PROBLEM REQUIREMENTS: Give the entries again, word for word.

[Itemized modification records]
+---+

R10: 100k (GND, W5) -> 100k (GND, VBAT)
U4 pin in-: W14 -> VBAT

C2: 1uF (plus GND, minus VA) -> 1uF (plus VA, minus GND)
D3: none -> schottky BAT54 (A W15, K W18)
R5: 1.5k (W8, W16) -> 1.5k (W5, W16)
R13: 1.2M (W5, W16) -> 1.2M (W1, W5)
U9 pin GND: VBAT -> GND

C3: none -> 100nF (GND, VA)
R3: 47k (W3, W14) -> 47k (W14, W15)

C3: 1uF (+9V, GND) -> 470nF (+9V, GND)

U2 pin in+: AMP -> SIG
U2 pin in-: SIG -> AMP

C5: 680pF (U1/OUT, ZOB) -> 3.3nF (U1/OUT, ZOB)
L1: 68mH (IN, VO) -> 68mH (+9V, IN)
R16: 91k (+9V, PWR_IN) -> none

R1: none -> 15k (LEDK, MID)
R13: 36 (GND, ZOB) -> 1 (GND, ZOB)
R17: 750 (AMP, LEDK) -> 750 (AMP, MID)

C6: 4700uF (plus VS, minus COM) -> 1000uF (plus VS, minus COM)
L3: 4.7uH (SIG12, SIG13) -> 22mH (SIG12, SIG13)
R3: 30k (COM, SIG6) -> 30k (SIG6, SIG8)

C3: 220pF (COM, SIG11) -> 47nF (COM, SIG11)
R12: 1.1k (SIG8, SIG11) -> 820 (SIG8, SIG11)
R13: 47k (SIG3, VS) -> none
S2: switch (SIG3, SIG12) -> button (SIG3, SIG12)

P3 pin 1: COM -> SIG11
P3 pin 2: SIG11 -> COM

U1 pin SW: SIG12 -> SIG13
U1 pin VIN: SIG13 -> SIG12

+---+

WRITTEN ANSWER:
R10: 100k (GND, W5) -> 100k (GND, VBAT)
U4 pin in-: W14 -> VBAT

C2: 1uF (plus GND, minus VA) -> 1uF (plus VA, minus GND)
D3: none -> schottky BAT54 (A W15, K W18)
R5: 1.5k (W8, W16) -> 1.5k (W5, W16)
R13: 1.2M (W5, W16) -> 1.2M (W1, W5)
U9 pin GND: VBAT -> GND

C3: none -> 100nF (GND, VA)
R3: 47k (W3, W14) -> 47k (W14, W15)

C3: 1uF (+9V, GND) -> 470nF (+9V, GND)

U2 pin in+: AMP -> SIG
U2 pin in-: SIG -> AMP

C5: 680pF (U1/OUT, ZOB) -> 3.3nF (U1/OUT, ZOB)
L1: 68mH (IN, VO) -> 68mH (+9V, IN)
R16: 91k (+9V, PWR_IN) -> none

R1: none -> 15k (LEDK, MID)
R13: 36 (GND, ZOB) -> 1 (GND, ZOB)
R17: 750 (AMP, LEDK) -> 750 (AMP, MID)

C6: 4700uF (plus VS, minus COM) -> 1000uF (plus VS, minus COM)
L3: 4.7uH (SIG12, SIG13) -> 22mH (SIG12, SIG13)
R3: 30k (COM, SIG6) -> 30k (SIG6, SIG8)

C3: 220pF (COM, SIG11) -> 47nF (COM, SIG11)
R12: 1.1k (SIG8, SIG11) -> 820 (SIG8, SIG11)
R13: 47k (SIG3, VS) -> none
S2: switch (SIG3, SIG12) -> button (SIG3, SIG12)

P3 pin 1: COM -> SIG11
P3 pin 2: SIG11 -> COM

U1 pin SW: SIG12 -> SIG13
U1 pin VIN: SIG13 -> SIG12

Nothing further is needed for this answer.